Requirement: Copy the listing below word for word, keeping every line as it appears.

Data shown:
--

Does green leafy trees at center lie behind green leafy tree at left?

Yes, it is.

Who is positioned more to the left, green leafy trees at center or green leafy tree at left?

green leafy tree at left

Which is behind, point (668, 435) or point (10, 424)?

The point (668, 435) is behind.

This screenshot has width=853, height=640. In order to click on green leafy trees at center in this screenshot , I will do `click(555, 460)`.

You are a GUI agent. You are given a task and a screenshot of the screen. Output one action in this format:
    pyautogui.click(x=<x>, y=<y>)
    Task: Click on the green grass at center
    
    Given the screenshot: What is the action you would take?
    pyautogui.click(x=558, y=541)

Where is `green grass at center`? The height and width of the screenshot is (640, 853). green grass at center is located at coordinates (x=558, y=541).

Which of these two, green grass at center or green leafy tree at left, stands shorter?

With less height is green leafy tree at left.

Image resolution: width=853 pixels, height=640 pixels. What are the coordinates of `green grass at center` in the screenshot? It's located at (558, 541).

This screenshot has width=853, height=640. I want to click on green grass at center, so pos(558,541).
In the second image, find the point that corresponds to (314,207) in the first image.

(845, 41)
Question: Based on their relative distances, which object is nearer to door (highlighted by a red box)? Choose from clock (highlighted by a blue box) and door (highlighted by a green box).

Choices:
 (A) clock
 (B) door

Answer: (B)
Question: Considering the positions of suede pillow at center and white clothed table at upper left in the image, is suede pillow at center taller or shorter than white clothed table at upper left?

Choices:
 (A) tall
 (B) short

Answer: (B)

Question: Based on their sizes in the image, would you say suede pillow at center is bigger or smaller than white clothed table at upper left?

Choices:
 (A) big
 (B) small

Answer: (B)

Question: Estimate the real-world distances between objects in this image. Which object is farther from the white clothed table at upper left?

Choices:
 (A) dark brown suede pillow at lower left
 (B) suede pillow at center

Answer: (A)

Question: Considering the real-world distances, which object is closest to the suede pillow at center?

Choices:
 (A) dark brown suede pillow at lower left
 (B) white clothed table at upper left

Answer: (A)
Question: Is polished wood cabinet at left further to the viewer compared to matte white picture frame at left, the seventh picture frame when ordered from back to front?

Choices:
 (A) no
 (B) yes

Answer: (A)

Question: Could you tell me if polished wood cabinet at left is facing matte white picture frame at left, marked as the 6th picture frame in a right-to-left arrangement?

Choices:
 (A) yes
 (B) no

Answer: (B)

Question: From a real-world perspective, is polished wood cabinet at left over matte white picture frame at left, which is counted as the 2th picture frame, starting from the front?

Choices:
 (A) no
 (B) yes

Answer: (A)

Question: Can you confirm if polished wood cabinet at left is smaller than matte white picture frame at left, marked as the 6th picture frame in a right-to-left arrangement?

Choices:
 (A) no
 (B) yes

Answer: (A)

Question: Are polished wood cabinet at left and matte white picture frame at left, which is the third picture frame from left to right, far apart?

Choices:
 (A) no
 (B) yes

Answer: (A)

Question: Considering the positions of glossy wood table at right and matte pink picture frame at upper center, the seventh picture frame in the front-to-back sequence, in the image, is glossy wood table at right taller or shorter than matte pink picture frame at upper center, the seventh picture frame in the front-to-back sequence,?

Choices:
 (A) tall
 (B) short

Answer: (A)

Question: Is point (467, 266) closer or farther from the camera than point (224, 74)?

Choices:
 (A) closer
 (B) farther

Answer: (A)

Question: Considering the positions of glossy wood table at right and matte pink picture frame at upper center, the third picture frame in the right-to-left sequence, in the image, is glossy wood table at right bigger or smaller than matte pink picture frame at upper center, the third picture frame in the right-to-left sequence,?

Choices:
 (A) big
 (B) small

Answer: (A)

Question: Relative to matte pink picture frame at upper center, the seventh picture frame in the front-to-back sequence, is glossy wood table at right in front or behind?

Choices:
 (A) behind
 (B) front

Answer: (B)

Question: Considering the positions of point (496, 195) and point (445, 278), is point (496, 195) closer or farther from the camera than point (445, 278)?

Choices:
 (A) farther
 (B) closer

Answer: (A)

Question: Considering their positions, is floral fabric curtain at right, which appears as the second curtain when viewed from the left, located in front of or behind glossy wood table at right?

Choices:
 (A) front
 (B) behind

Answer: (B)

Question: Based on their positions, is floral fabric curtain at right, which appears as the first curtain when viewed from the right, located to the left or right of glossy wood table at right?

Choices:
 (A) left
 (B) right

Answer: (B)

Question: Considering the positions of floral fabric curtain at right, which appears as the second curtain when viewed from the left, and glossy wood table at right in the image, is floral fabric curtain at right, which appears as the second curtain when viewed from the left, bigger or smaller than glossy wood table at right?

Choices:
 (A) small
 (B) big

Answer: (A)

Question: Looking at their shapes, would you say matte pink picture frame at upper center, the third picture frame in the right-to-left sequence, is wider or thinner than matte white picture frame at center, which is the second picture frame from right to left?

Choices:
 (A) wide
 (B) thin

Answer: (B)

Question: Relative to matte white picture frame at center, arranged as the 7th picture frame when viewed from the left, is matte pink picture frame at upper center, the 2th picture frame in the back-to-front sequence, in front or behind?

--

Problem solution:
Does green leafy trees at center lie behind green leafy tree at left?

Yes, it is.

Who is positioned more to the left, green leafy trees at center or green leafy tree at left?

green leafy tree at left

Which is behind, point (668, 435) or point (10, 424)?

The point (668, 435) is behind.

This screenshot has width=853, height=640. In order to click on green leafy trees at center in this screenshot , I will do `click(555, 460)`.

You are a GUI agent. You are given a task and a screenshot of the screen. Output one action in this format:
    pyautogui.click(x=<x>, y=<y>)
    Task: Click on the green grass at center
    
    Given the screenshot: What is the action you would take?
    pyautogui.click(x=558, y=541)

Where is `green grass at center`? The height and width of the screenshot is (640, 853). green grass at center is located at coordinates (x=558, y=541).

Which of these two, green grass at center or green leafy tree at left, stands shorter?

With less height is green leafy tree at left.

Image resolution: width=853 pixels, height=640 pixels. What are the coordinates of `green grass at center` in the screenshot? It's located at (558, 541).

This screenshot has width=853, height=640. I want to click on green grass at center, so pos(558,541).
In the second image, find the point that corresponds to (314,207) in the first image.

(845, 41)
Question: Based on their relative distances, which object is nearer to door (highlighted by a red box)? Choose from clock (highlighted by a blue box) and door (highlighted by a green box).

Choices:
 (A) clock
 (B) door

Answer: (B)
Question: Considering the positions of suede pillow at center and white clothed table at upper left in the image, is suede pillow at center taller or shorter than white clothed table at upper left?

Choices:
 (A) tall
 (B) short

Answer: (B)

Question: Based on their sizes in the image, would you say suede pillow at center is bigger or smaller than white clothed table at upper left?

Choices:
 (A) big
 (B) small

Answer: (B)

Question: Estimate the real-world distances between objects in this image. Which object is farther from the white clothed table at upper left?

Choices:
 (A) dark brown suede pillow at lower left
 (B) suede pillow at center

Answer: (A)

Question: Considering the real-world distances, which object is closest to the suede pillow at center?

Choices:
 (A) dark brown suede pillow at lower left
 (B) white clothed table at upper left

Answer: (A)
Question: Is polished wood cabinet at left further to the viewer compared to matte white picture frame at left, the seventh picture frame when ordered from back to front?

Choices:
 (A) no
 (B) yes

Answer: (A)

Question: Could you tell me if polished wood cabinet at left is facing matte white picture frame at left, marked as the 6th picture frame in a right-to-left arrangement?

Choices:
 (A) yes
 (B) no

Answer: (B)

Question: From a real-world perspective, is polished wood cabinet at left over matte white picture frame at left, which is counted as the 2th picture frame, starting from the front?

Choices:
 (A) no
 (B) yes

Answer: (A)

Question: Can you confirm if polished wood cabinet at left is smaller than matte white picture frame at left, marked as the 6th picture frame in a right-to-left arrangement?

Choices:
 (A) no
 (B) yes

Answer: (A)

Question: Are polished wood cabinet at left and matte white picture frame at left, which is the third picture frame from left to right, far apart?

Choices:
 (A) no
 (B) yes

Answer: (A)

Question: Considering the positions of glossy wood table at right and matte pink picture frame at upper center, the seventh picture frame in the front-to-back sequence, in the image, is glossy wood table at right taller or shorter than matte pink picture frame at upper center, the seventh picture frame in the front-to-back sequence,?

Choices:
 (A) tall
 (B) short

Answer: (A)

Question: Is point (467, 266) closer or farther from the camera than point (224, 74)?

Choices:
 (A) closer
 (B) farther

Answer: (A)

Question: Considering the positions of glossy wood table at right and matte pink picture frame at upper center, the third picture frame in the right-to-left sequence, in the image, is glossy wood table at right bigger or smaller than matte pink picture frame at upper center, the third picture frame in the right-to-left sequence,?

Choices:
 (A) big
 (B) small

Answer: (A)

Question: Relative to matte pink picture frame at upper center, the seventh picture frame in the front-to-back sequence, is glossy wood table at right in front or behind?

Choices:
 (A) behind
 (B) front

Answer: (B)

Question: Considering the positions of point (496, 195) and point (445, 278), is point (496, 195) closer or farther from the camera than point (445, 278)?

Choices:
 (A) farther
 (B) closer

Answer: (A)

Question: Considering their positions, is floral fabric curtain at right, which appears as the second curtain when viewed from the left, located in front of or behind glossy wood table at right?

Choices:
 (A) front
 (B) behind

Answer: (B)

Question: Based on their positions, is floral fabric curtain at right, which appears as the first curtain when viewed from the right, located to the left or right of glossy wood table at right?

Choices:
 (A) left
 (B) right

Answer: (B)

Question: Considering the positions of floral fabric curtain at right, which appears as the second curtain when viewed from the left, and glossy wood table at right in the image, is floral fabric curtain at right, which appears as the second curtain when viewed from the left, bigger or smaller than glossy wood table at right?

Choices:
 (A) small
 (B) big

Answer: (A)

Question: Looking at their shapes, would you say matte pink picture frame at upper center, the third picture frame in the right-to-left sequence, is wider or thinner than matte white picture frame at center, which is the second picture frame from right to left?

Choices:
 (A) wide
 (B) thin

Answer: (B)

Question: Relative to matte white picture frame at center, arranged as the 7th picture frame when viewed from the left, is matte pink picture frame at upper center, the 2th picture frame in the back-to-front sequence, in front or behind?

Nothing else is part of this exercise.